DATA EXTRACT:
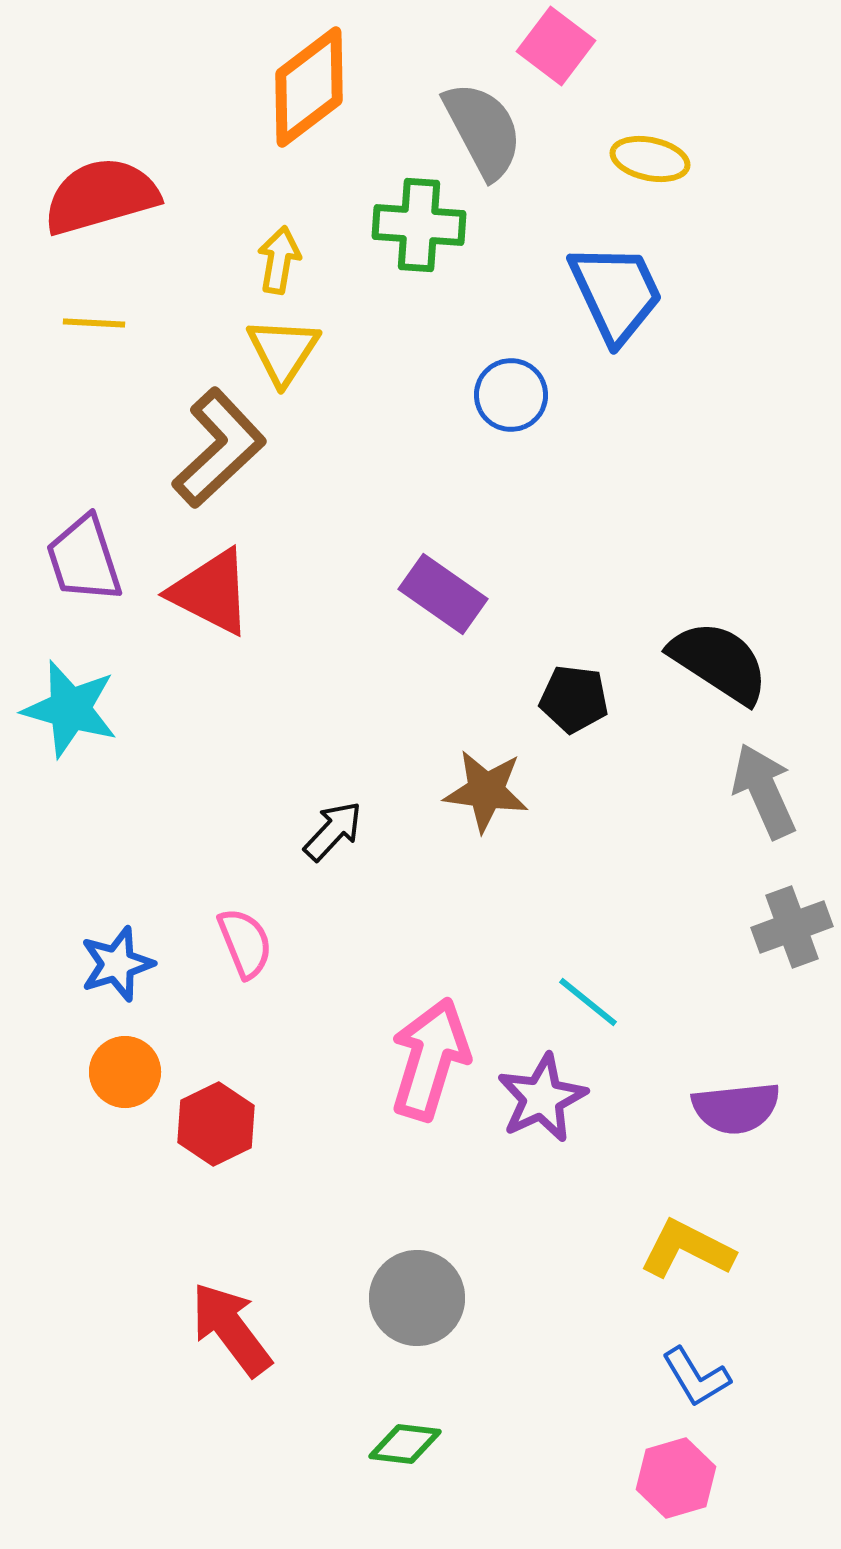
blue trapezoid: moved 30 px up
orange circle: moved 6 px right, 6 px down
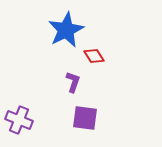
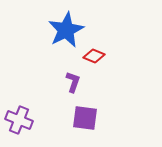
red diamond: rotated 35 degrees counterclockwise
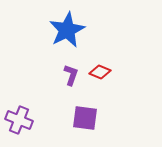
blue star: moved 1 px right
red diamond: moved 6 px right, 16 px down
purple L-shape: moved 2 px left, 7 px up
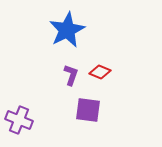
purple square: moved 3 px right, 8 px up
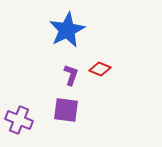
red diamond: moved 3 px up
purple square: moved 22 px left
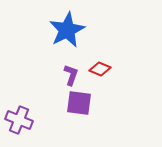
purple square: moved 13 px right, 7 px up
---
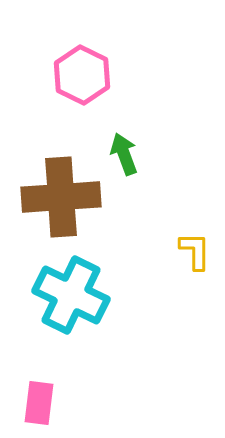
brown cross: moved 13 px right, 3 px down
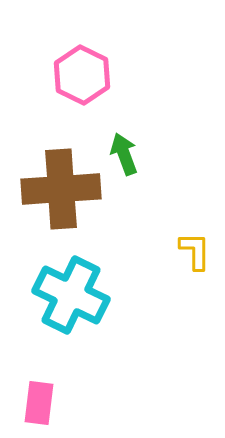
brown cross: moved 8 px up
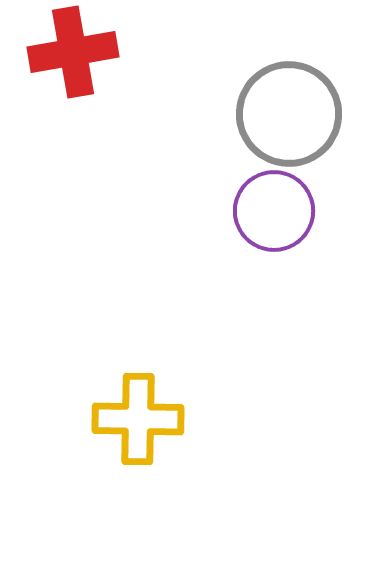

SHORT TASK:
Copy the records word for word, from the line containing "blue trapezoid: moved 30 px up" through the line containing "purple square: moved 22 px left", including both of those lines. Leave out the pictures.

FINAL ANSWER:
blue trapezoid: moved 30 px up
orange circle: moved 6 px right, 6 px down
red diamond: rotated 35 degrees counterclockwise
blue star: moved 1 px right
red diamond: moved 6 px right, 16 px down
purple L-shape: moved 2 px left, 7 px up
purple square: moved 3 px right, 8 px up
red diamond: moved 3 px up
purple square: moved 22 px left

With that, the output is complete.